**YOUR TASK**
Could you transcribe each record below exactly as written, setting the pictures aside?

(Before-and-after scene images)
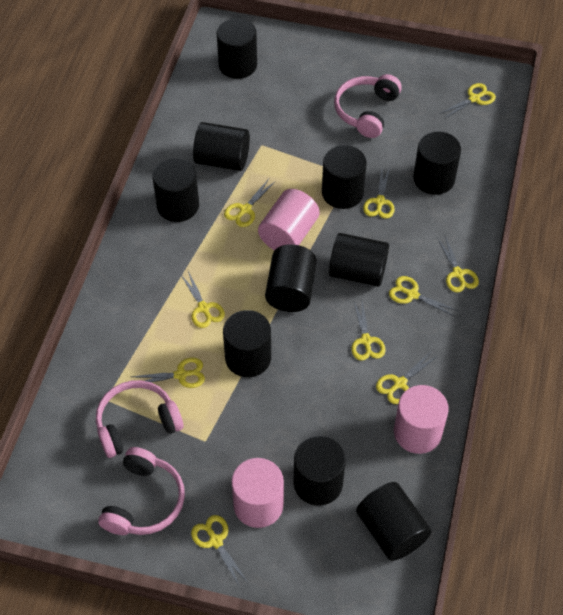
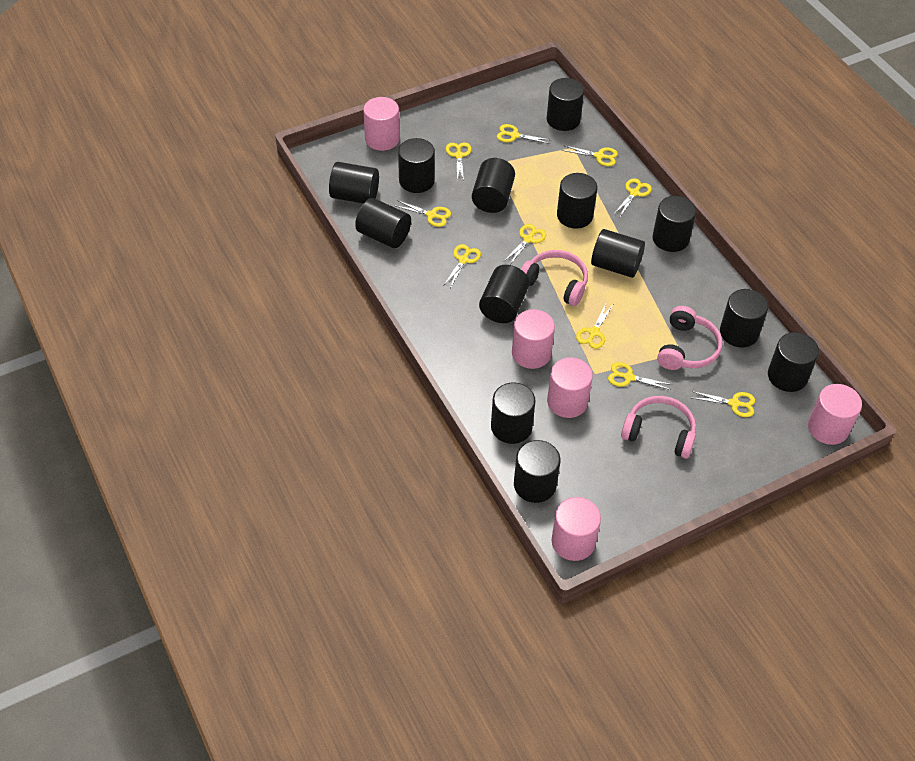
black cylinder: 10 -> 13
pink cylinder: 3 -> 5

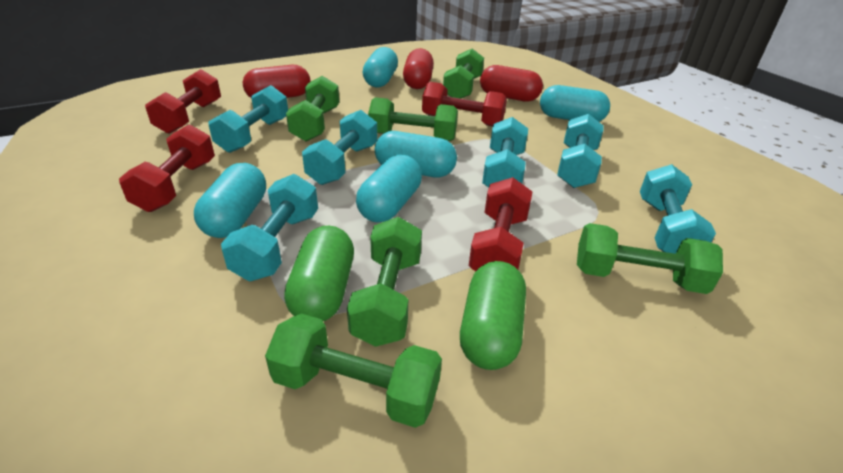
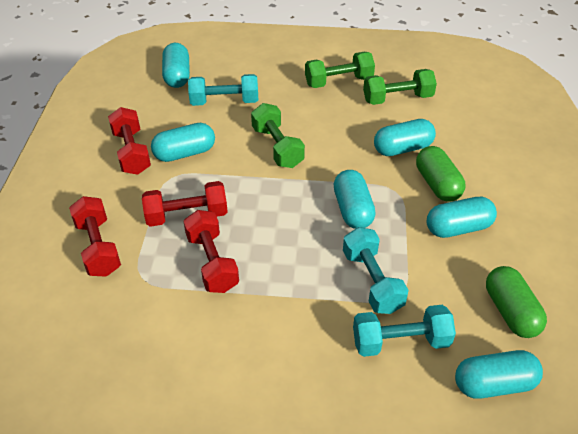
green dumbbell: 6 -> 3
red capsule: 3 -> 0
turquoise capsule: 5 -> 6
turquoise dumbbell: 6 -> 3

**WRITTEN SOLUTION**
black cylinder: 10 -> 13
pink cylinder: 3 -> 5

green dumbbell: 6 -> 3
red capsule: 3 -> 0
turquoise capsule: 5 -> 6
turquoise dumbbell: 6 -> 3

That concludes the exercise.